Recorded data →
__________________________________________________
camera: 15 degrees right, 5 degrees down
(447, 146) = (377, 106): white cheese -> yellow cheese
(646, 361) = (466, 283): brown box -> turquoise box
__________________________________________________
To do → Repeat back all of the material, character for character.

Output of the task →
camera: 15 degrees right, 5 degrees down
(447, 146) = (377, 106): white cheese -> yellow cheese
(646, 361) = (466, 283): brown box -> turquoise box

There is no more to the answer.